_Excerpted records_
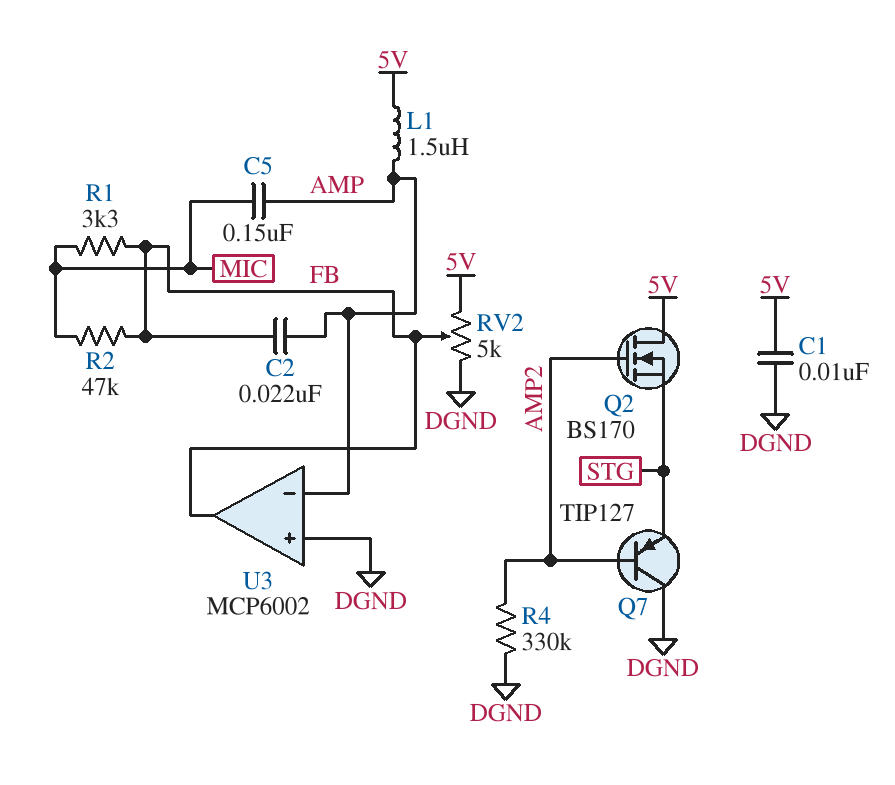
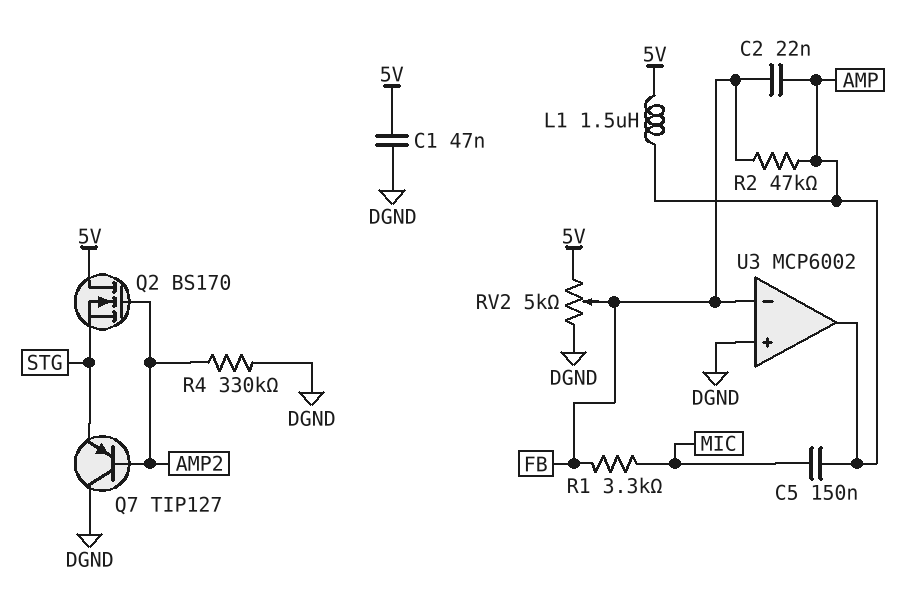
C1: 10nF (5V, DGND) -> 47nF (5V, DGND)
R2: 47k (FB, MIC) -> 47k (AMP, FB)
U3 pin in-: AMP -> FB
U3 pin out: FB -> AMP

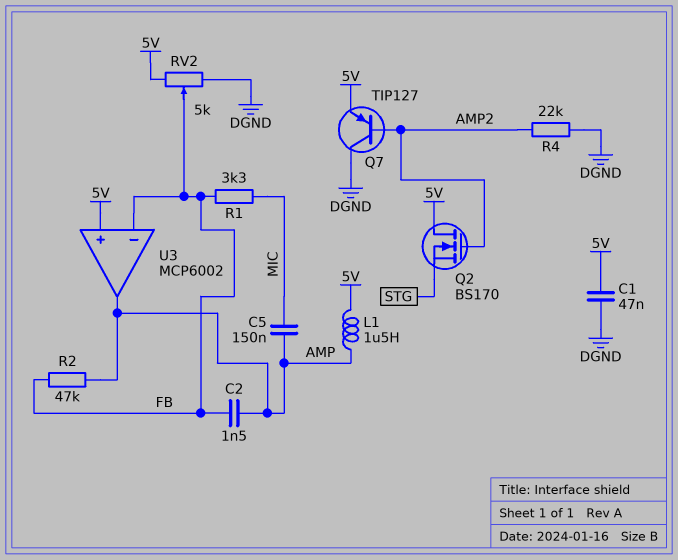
C2: 22nF (AMP, FB) -> 1.5nF (AMP, FB)
Q7: PNP TIP127 (B AMP2, C DGND, E STG) -> PNP TIP127 (B AMP2, C DGND, E 5V)
R4: 330k (AMP2, DGND) -> 22k (AMP2, DGND)
U3 pin in+: DGND -> 5V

_Activity_
Going through the records above line by line, transcribe each one exactly and skip any pictures.

_Solution_
C1: 10nF (5V, DGND) -> 47nF (5V, DGND)
R2: 47k (FB, MIC) -> 47k (AMP, FB)
U3 pin in-: AMP -> FB
U3 pin out: FB -> AMP

C2: 22nF (AMP, FB) -> 1.5nF (AMP, FB)
Q7: PNP TIP127 (B AMP2, C DGND, E STG) -> PNP TIP127 (B AMP2, C DGND, E 5V)
R4: 330k (AMP2, DGND) -> 22k (AMP2, DGND)
U3 pin in+: DGND -> 5V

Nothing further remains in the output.